[Opening Supplied data section]

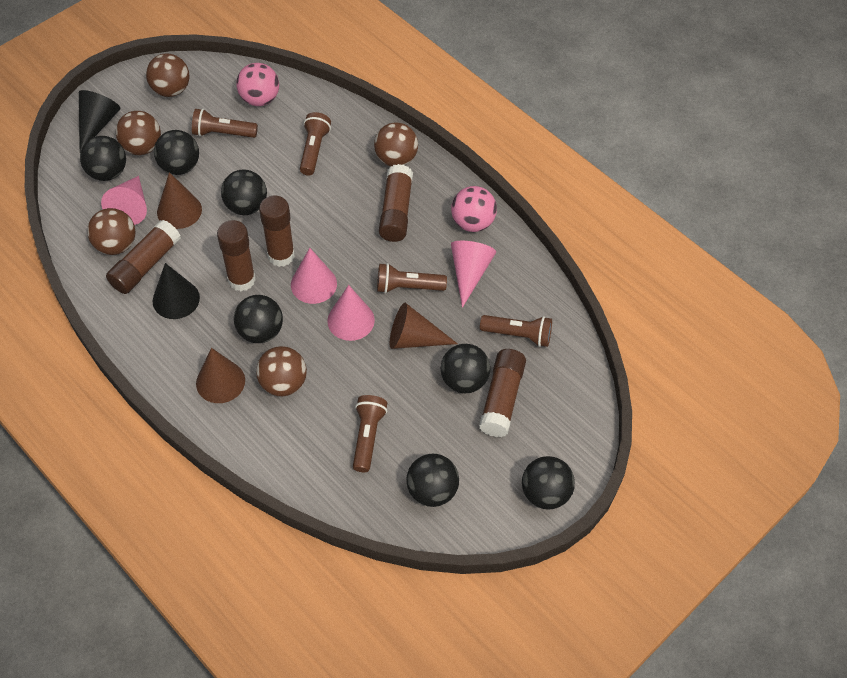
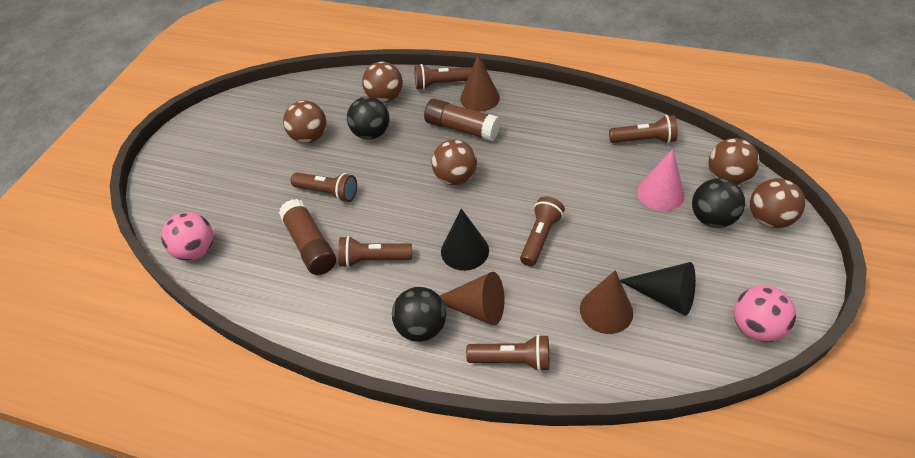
black ball: 7 -> 3
brown flashlight: 5 -> 6
brown glue stick: 5 -> 2
pink cone: 4 -> 1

[Closing Supplied data section]

**Your goal:** A verbatim copy of the material, pictures excluded, is what must be produced.

**Your solution:**
black ball: 7 -> 3
brown flashlight: 5 -> 6
brown glue stick: 5 -> 2
pink cone: 4 -> 1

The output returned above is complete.